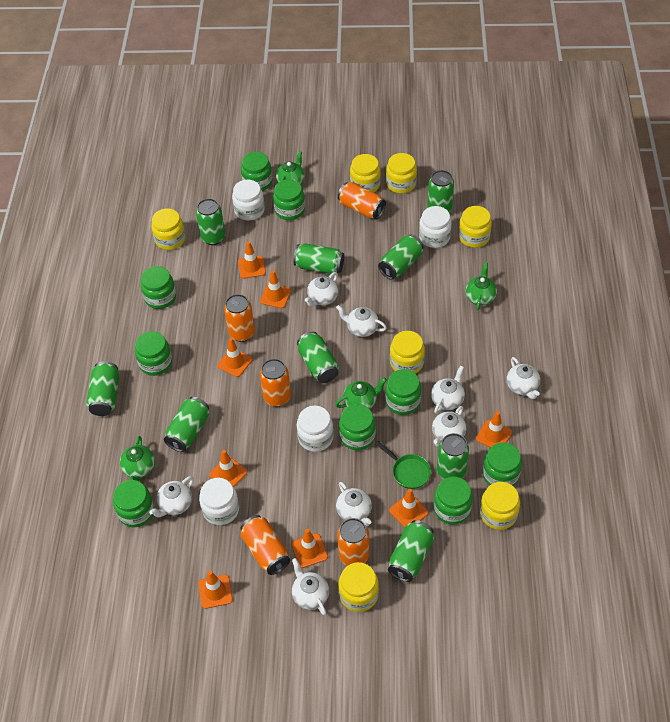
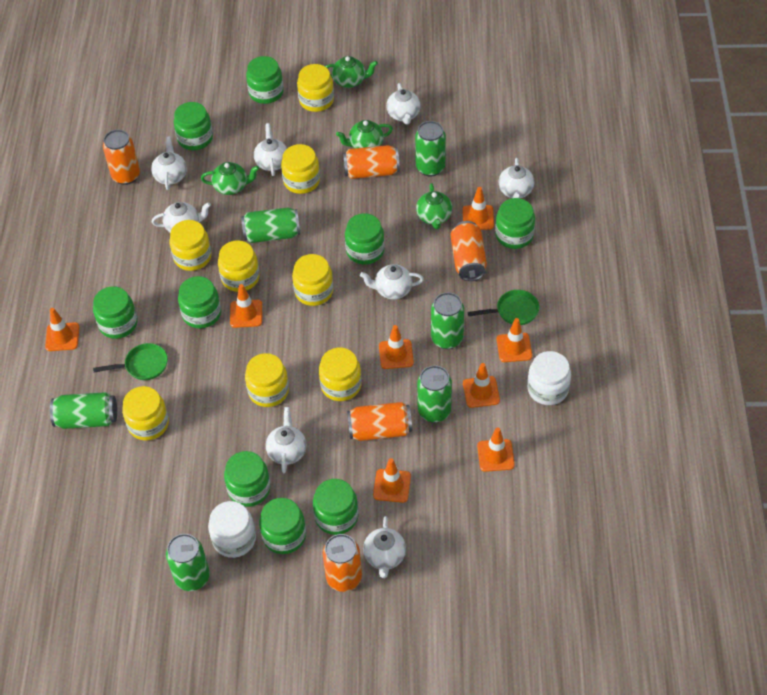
green can: 9 -> 6
green pan: 1 -> 2
white jar: 4 -> 2
yellow jar: 7 -> 8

EXERCISE REQUIREMENTS
Give back all of the data exactly, but not the pictures.

FINAL ANSWER
green can: 9 -> 6
green pan: 1 -> 2
white jar: 4 -> 2
yellow jar: 7 -> 8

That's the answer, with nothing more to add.